------ Exercise data

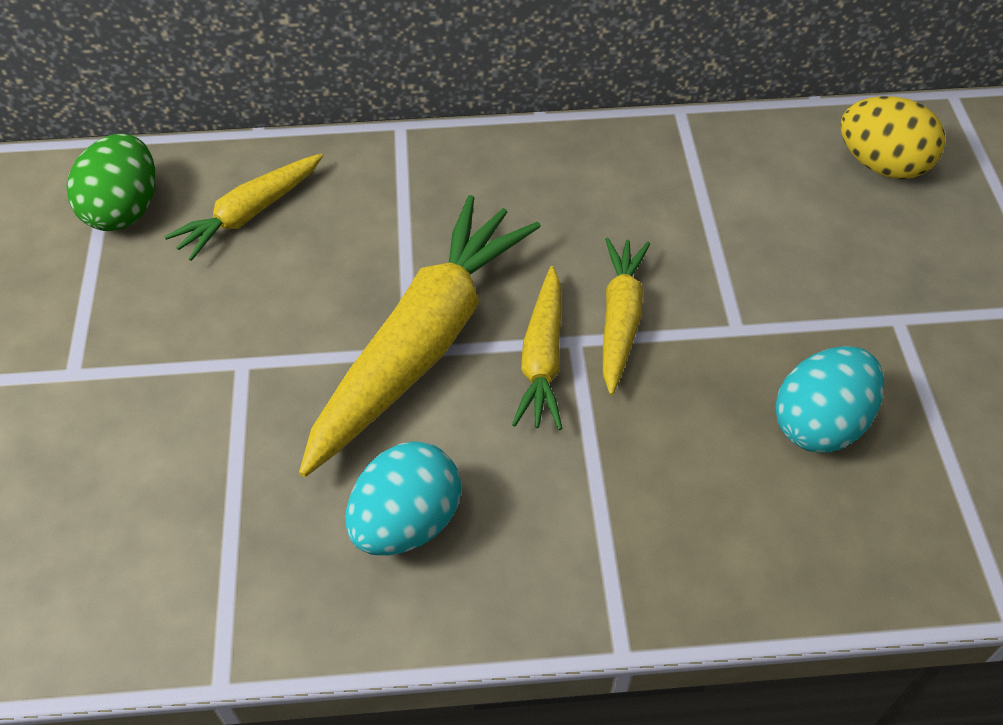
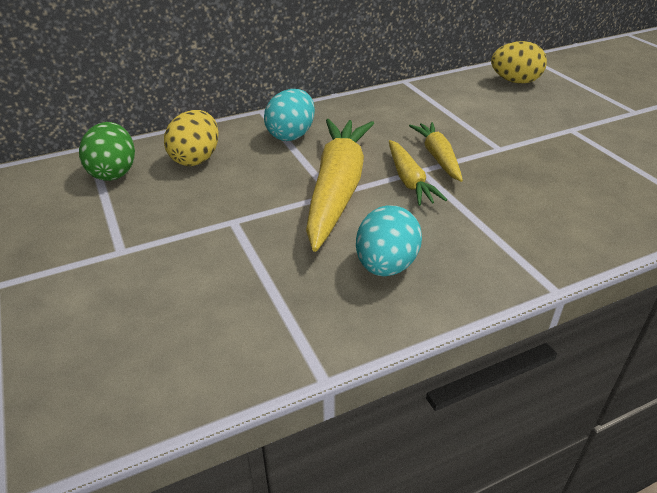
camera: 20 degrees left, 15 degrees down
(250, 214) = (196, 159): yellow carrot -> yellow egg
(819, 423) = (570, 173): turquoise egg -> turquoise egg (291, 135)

------------
------ Exercise data

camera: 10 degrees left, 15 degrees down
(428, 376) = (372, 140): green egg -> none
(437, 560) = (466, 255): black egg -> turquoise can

------------
------ Exercise data

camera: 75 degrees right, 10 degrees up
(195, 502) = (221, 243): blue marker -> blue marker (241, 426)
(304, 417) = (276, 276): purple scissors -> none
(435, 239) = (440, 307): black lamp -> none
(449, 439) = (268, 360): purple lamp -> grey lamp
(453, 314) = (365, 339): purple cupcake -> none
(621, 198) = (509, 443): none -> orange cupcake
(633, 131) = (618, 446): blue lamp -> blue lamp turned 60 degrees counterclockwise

------------

▶ Aim of the exercise
Please reproduce exactly the lines in the listing above from the one containing "(453, 314) = (365, 339): purple" through the one containing "(633, 131) = (618, 446): blue", both included, and nothing more.

▶ Exercise solution
(453, 314) = (365, 339): purple cupcake -> none
(621, 198) = (509, 443): none -> orange cupcake
(633, 131) = (618, 446): blue lamp -> blue lamp turned 60 degrees counterclockwise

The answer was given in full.